=== GIVEN RECORDS ===
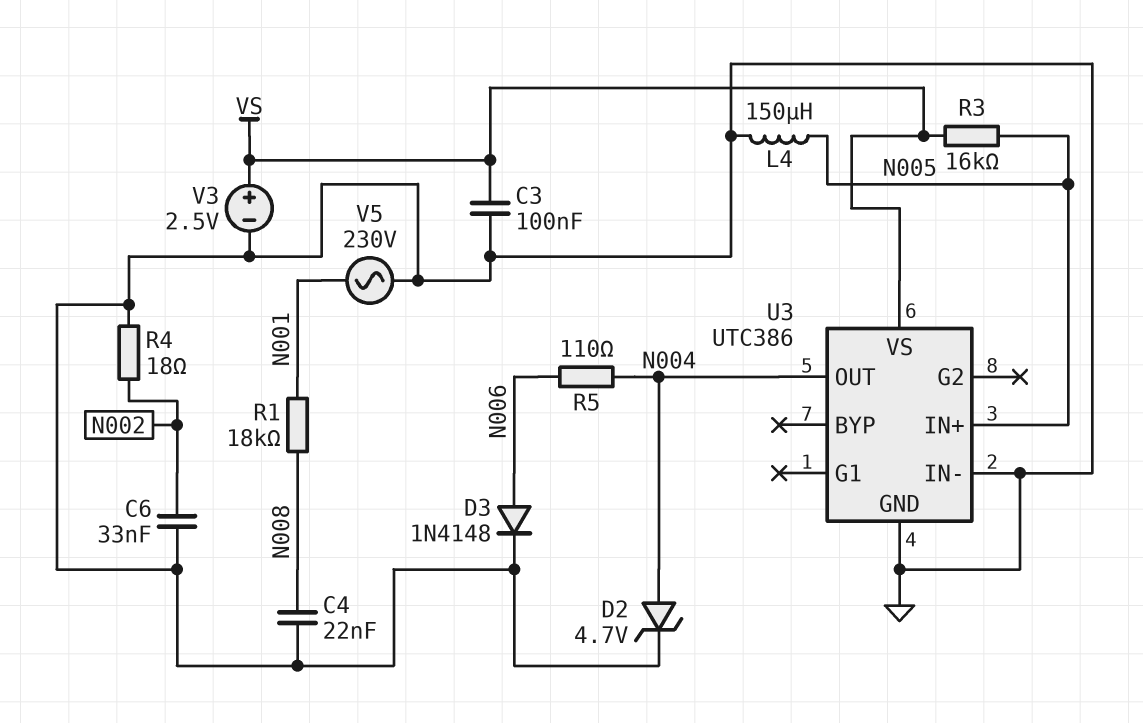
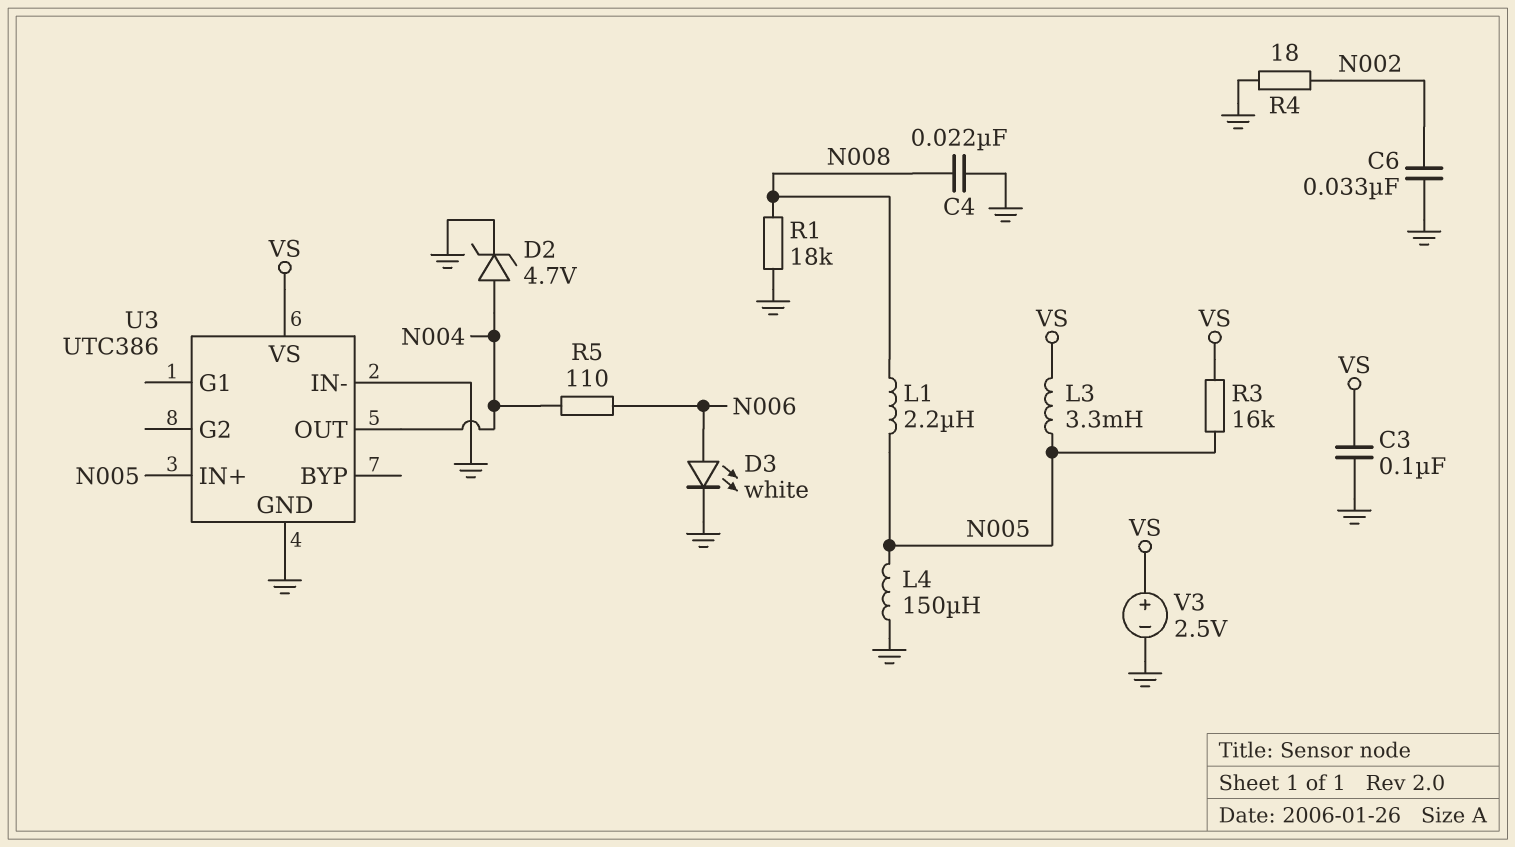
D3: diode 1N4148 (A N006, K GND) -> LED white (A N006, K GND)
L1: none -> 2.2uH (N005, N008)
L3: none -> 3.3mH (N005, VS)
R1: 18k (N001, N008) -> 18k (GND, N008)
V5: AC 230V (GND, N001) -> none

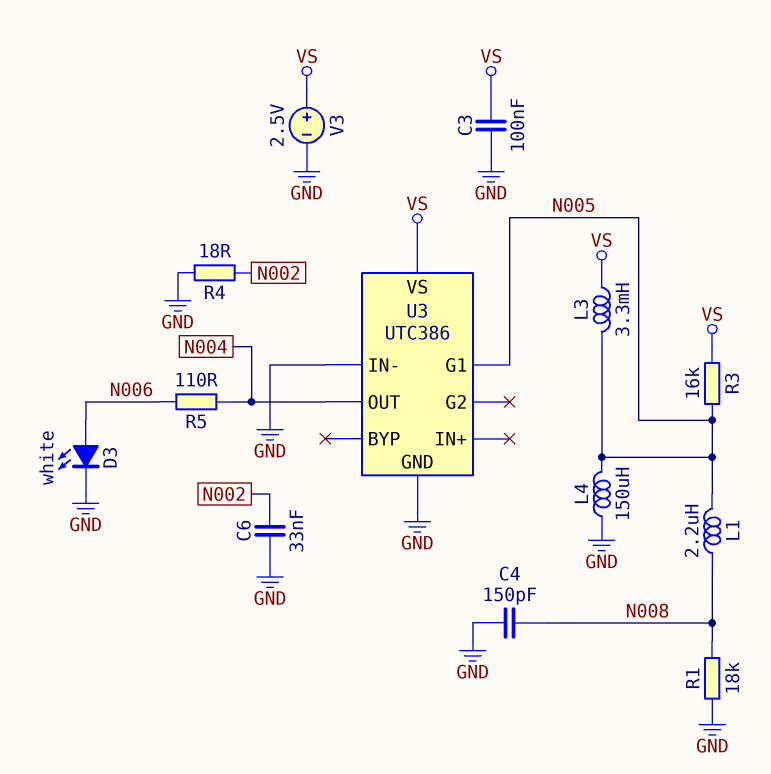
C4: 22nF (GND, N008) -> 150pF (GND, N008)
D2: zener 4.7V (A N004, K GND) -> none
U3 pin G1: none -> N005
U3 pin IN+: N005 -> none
--
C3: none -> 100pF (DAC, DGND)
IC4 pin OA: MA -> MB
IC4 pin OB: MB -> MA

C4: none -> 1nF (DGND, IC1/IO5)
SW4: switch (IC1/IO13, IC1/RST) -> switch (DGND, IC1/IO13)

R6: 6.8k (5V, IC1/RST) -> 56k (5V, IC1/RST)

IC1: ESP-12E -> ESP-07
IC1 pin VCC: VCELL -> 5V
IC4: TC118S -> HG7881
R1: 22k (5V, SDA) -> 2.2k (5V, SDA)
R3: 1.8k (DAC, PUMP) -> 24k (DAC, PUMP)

=== WHAT THE TASK ASKS ===
In the listing above, transcribe exactly everything from the line containing "R6: 6.8k (5V, IC1/RST) -> 56k (5V, IC1/RST)" down to the line containing "R3: 1.8k (DAC, PUMP) -> 24k (DAC, PUMP)", including both and nothing more.

=== COMPLETED TASK ===
R6: 6.8k (5V, IC1/RST) -> 56k (5V, IC1/RST)

IC1: ESP-12E -> ESP-07
IC1 pin VCC: VCELL -> 5V
IC4: TC118S -> HG7881
R1: 22k (5V, SDA) -> 2.2k (5V, SDA)
R3: 1.8k (DAC, PUMP) -> 24k (DAC, PUMP)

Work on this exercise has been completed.